Search the listing below for the word "none" and copy each line where it appears.

- Exercise inputs:
★ ★ ★

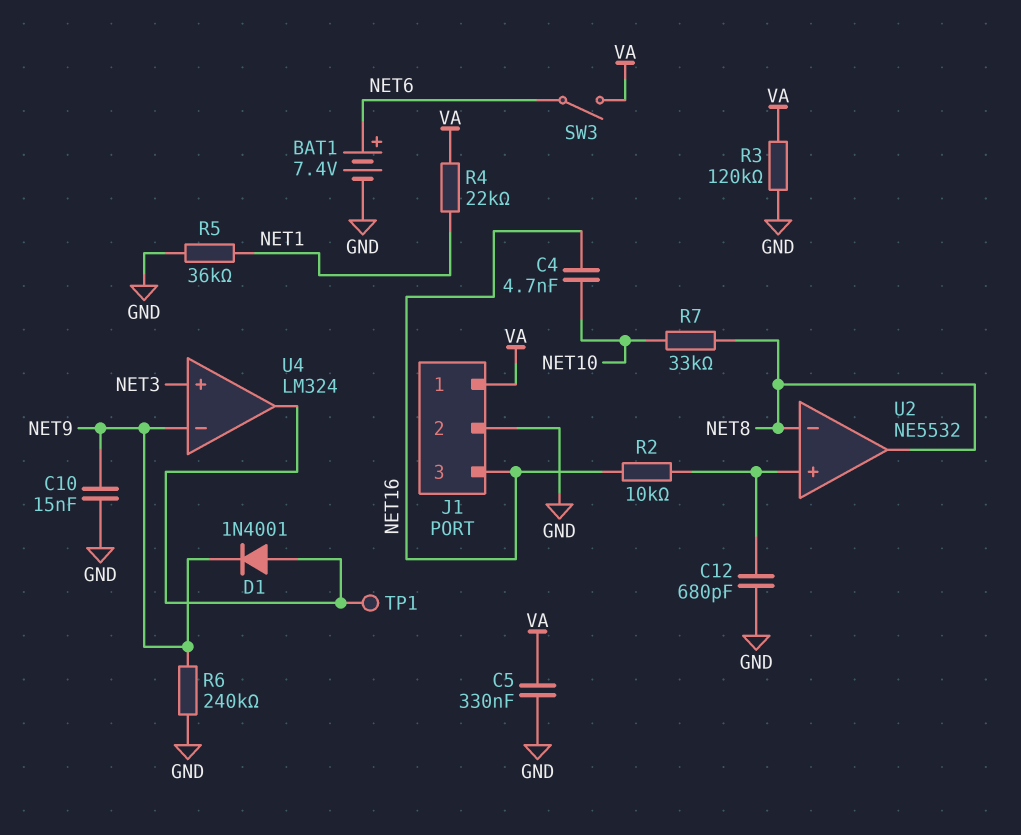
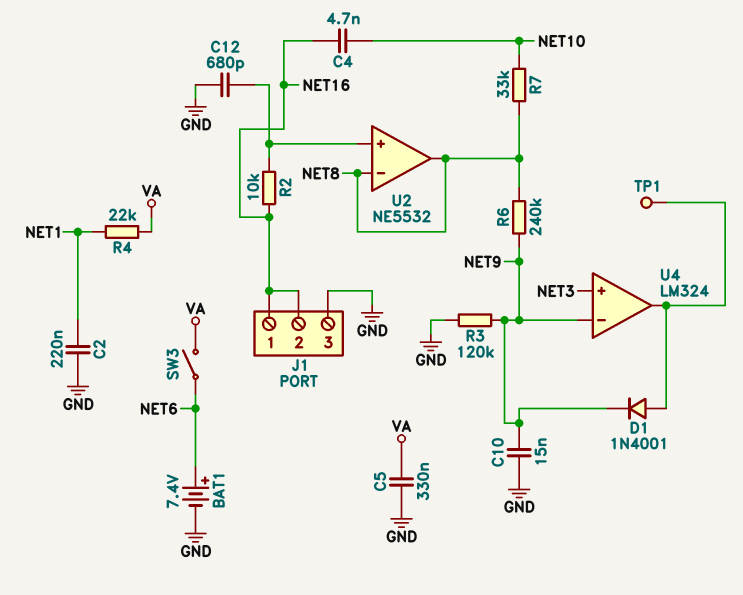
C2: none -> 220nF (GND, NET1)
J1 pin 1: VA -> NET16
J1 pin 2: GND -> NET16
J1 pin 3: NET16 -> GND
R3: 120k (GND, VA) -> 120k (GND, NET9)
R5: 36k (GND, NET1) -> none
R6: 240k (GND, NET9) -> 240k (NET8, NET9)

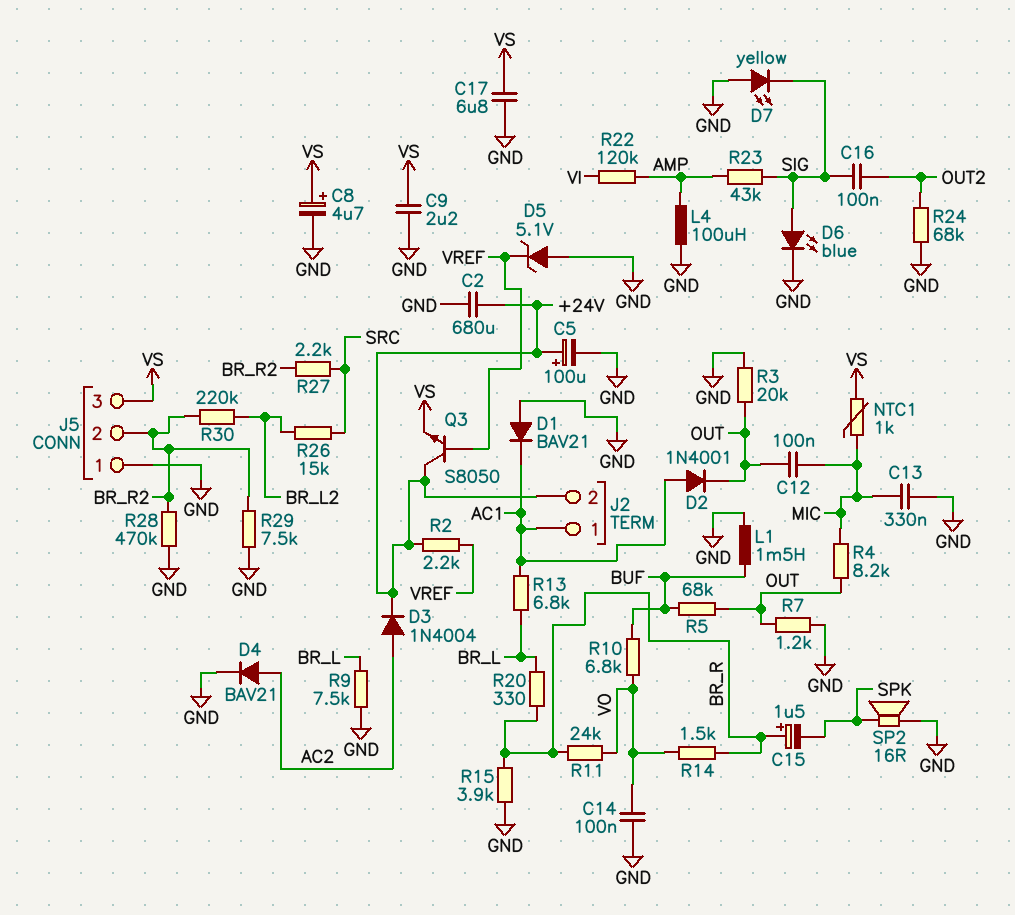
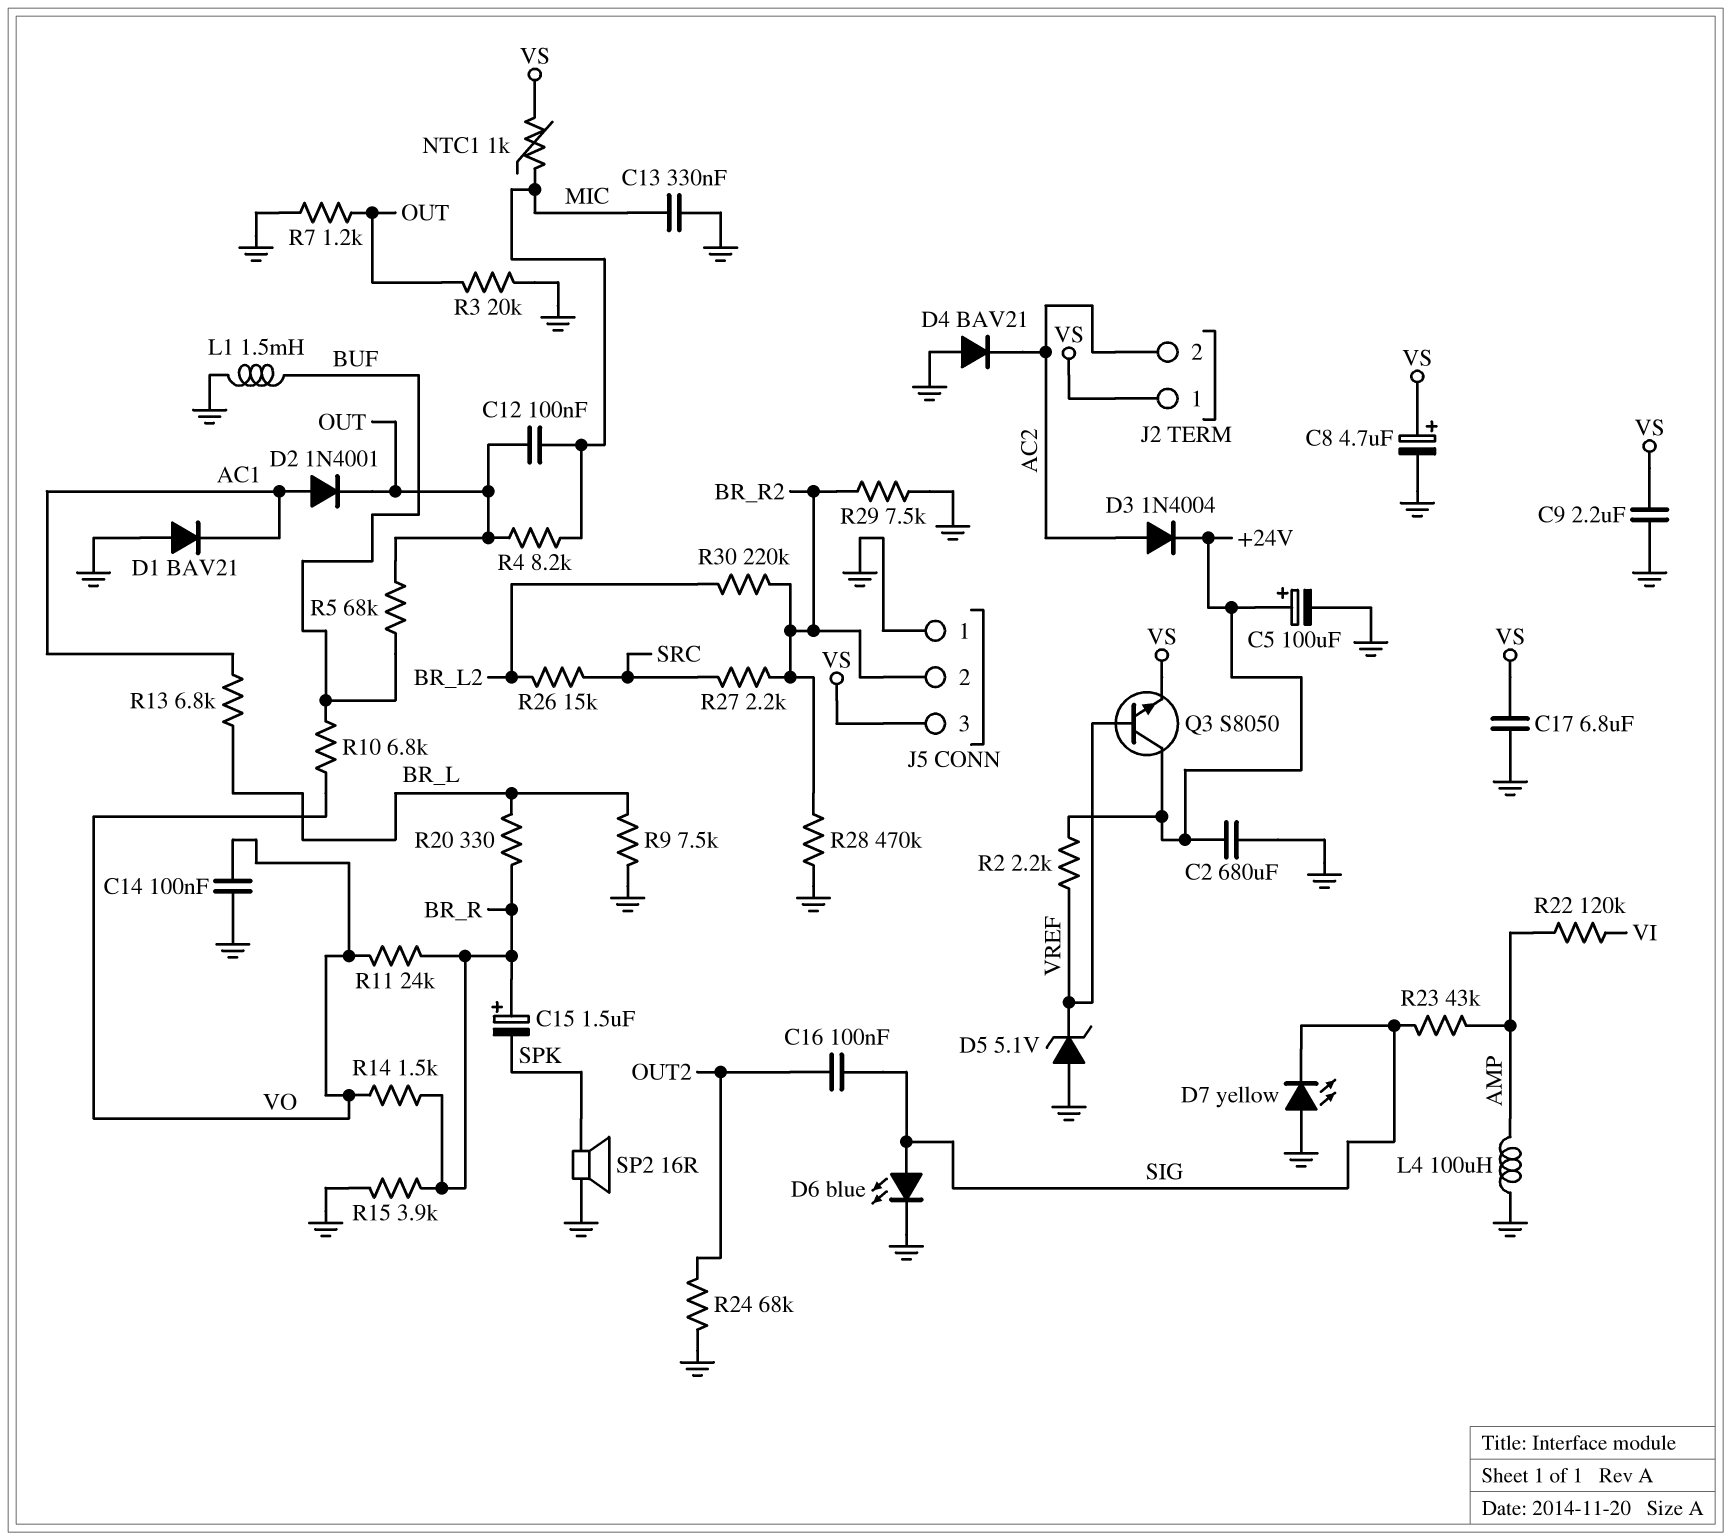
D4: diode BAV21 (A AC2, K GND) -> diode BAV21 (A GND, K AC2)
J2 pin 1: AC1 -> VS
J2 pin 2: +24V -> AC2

★ ★ ★

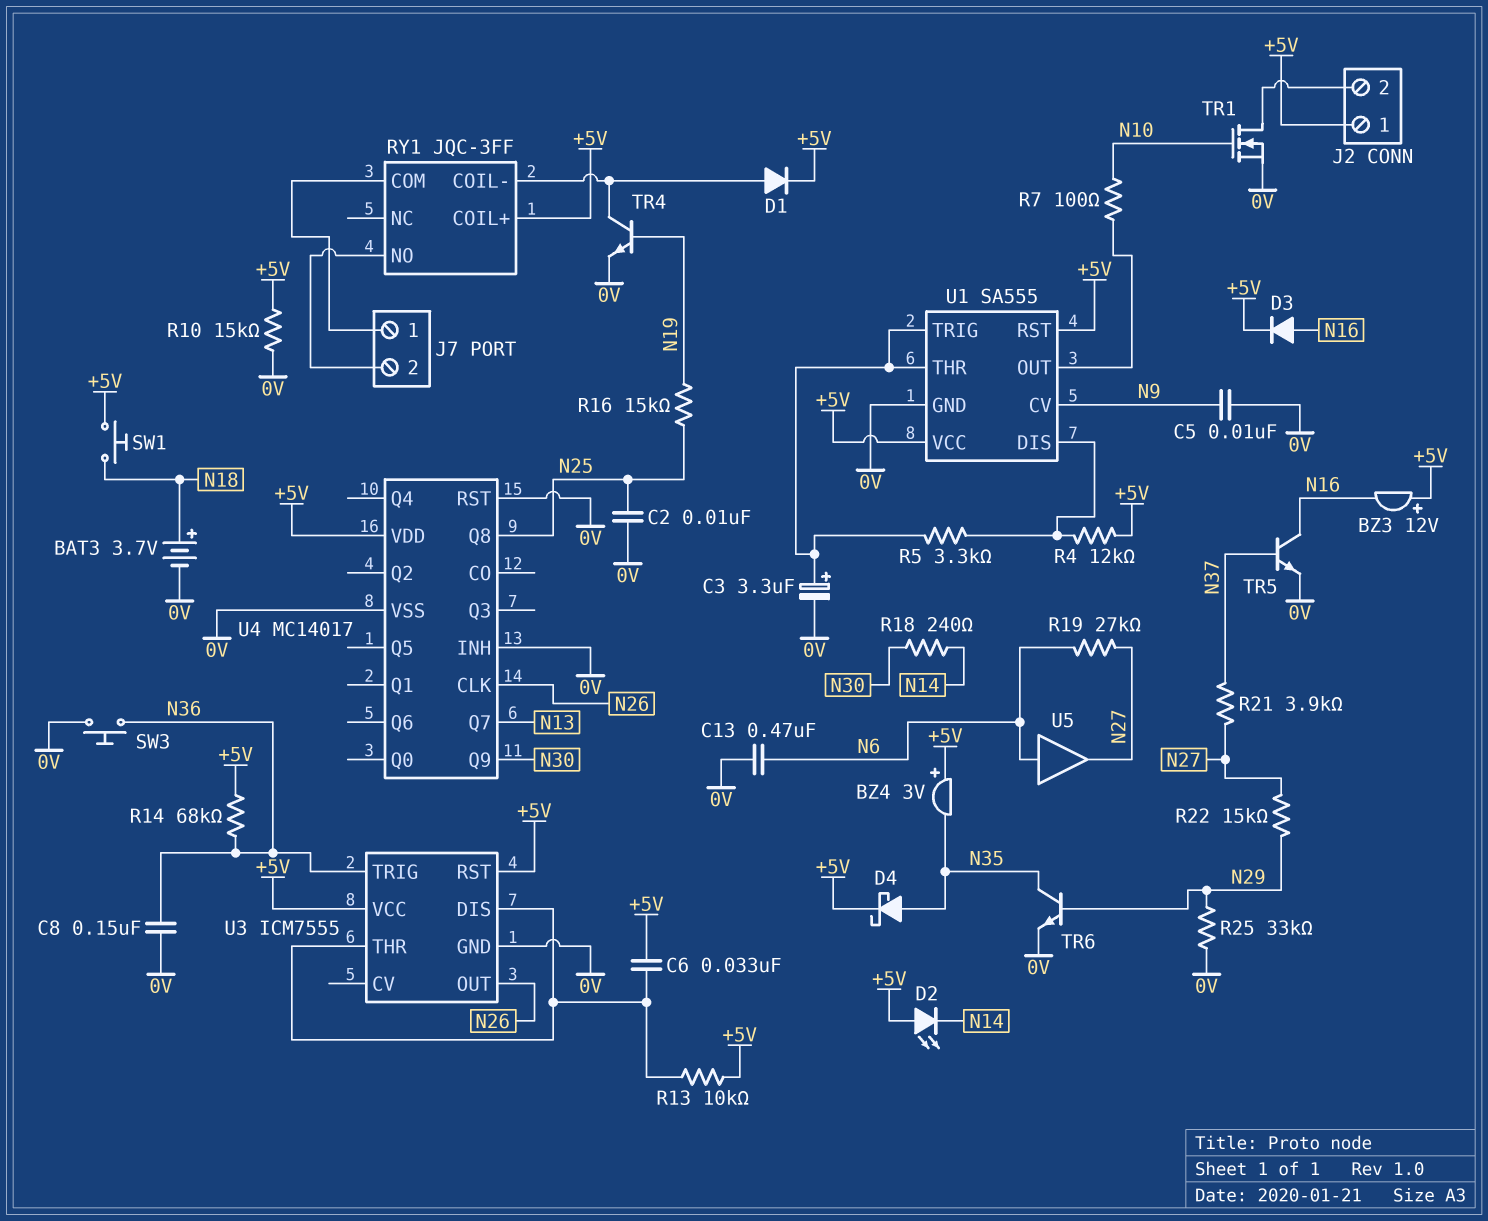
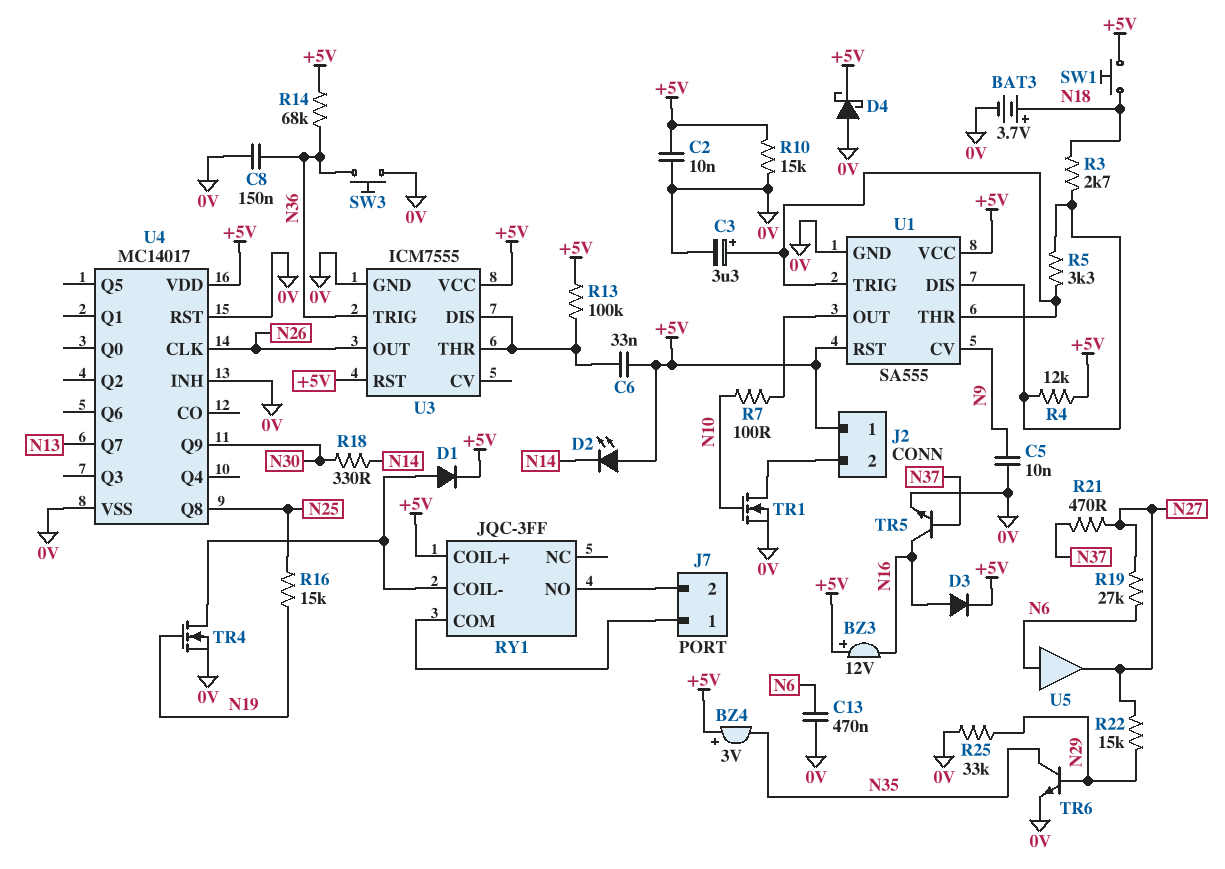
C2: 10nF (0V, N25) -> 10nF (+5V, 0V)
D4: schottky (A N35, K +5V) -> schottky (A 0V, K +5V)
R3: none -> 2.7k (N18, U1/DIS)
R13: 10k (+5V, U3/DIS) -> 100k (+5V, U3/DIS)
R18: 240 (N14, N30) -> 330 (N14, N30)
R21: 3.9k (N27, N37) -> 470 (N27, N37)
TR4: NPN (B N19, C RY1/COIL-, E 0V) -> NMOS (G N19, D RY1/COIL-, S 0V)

★ ★ ★

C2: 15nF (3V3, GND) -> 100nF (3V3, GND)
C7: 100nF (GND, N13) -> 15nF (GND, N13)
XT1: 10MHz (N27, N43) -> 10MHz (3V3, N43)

★ ★ ★

- Answer space:
C2: none -> 220nF (GND, NET1)
R5: 36k (GND, NET1) -> none
R3: none -> 2.7k (N18, U1/DIS)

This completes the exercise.